* **Problem details**:
Could the records below please be retyped exactly, with their pictures left out?
________________________
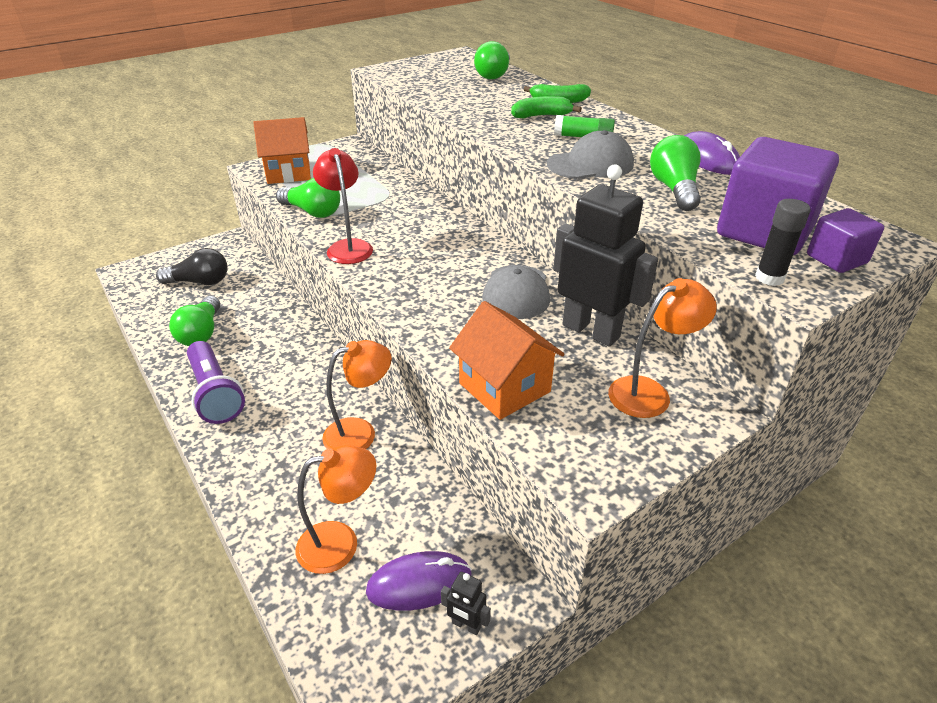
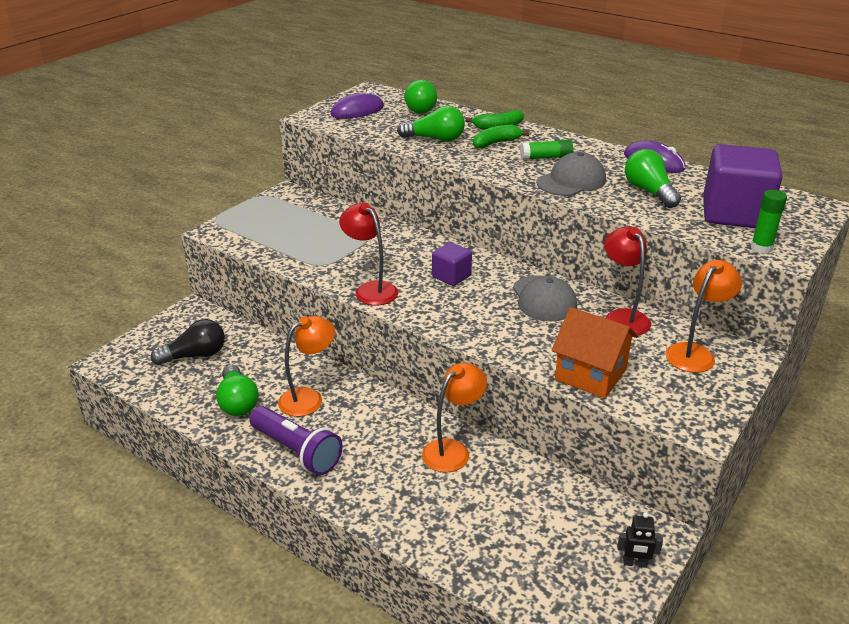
camera: 20 degrees left, 5 degrees down
(288, 173) = (252, 230): orange house -> none
(312, 212) = (310, 264): green light bulb -> green light bulb (435, 139)
(340, 543) = (500, 537): orange lamp -> orange lamp (309, 398)
(419, 583) = (581, 546): purple mouse -> purple mouse (357, 111)
(591, 331) = (622, 317): black robot -> red lamp
(769, 278) = (761, 248): black glue stick -> green glue stick
(836, 259) = (793, 226): purple cube -> purple cube (451, 276)

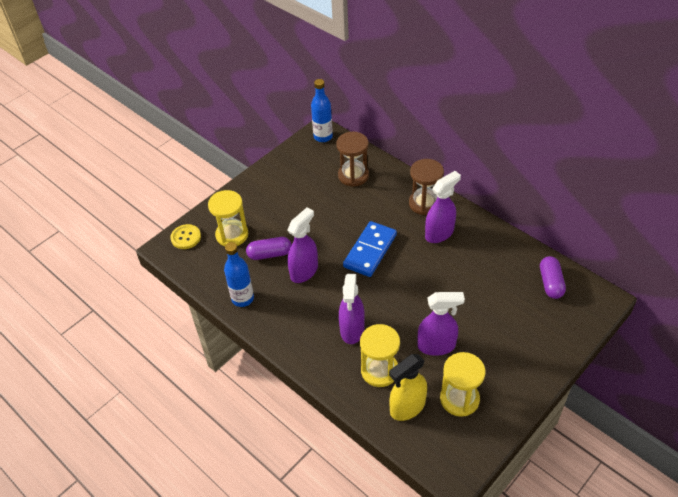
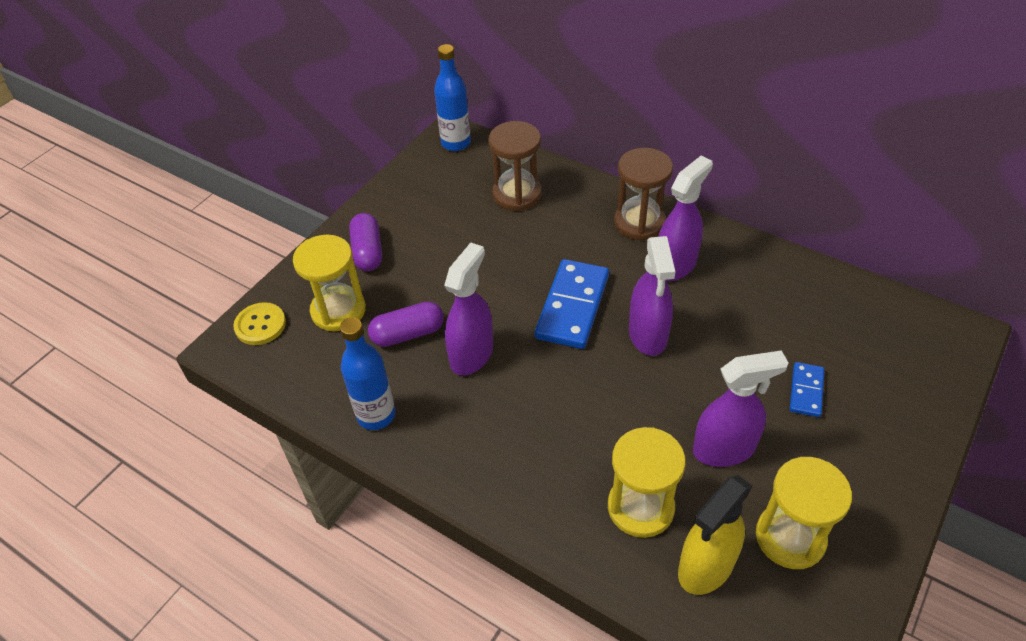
camera: 10 degrees left, 0 degrees up
(352, 330) = (575, 442): purple spray bottle -> purple spray bottle (648, 335)
(495, 320) = (806, 391): none -> blue domino
(550, 283) = (873, 319): purple capsule -> purple capsule (368, 252)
________________________
* **Task output**:
camera: 20 degrees left, 5 degrees down
(288, 173) = (252, 230): orange house -> none
(312, 212) = (310, 264): green light bulb -> green light bulb (435, 139)
(340, 543) = (500, 537): orange lamp -> orange lamp (309, 398)
(419, 583) = (581, 546): purple mouse -> purple mouse (357, 111)
(591, 331) = (622, 317): black robot -> red lamp
(769, 278) = (761, 248): black glue stick -> green glue stick
(836, 259) = (793, 226): purple cube -> purple cube (451, 276)

camera: 10 degrees left, 0 degrees up
(352, 330) = (575, 442): purple spray bottle -> purple spray bottle (648, 335)
(495, 320) = (806, 391): none -> blue domino
(550, 283) = (873, 319): purple capsule -> purple capsule (368, 252)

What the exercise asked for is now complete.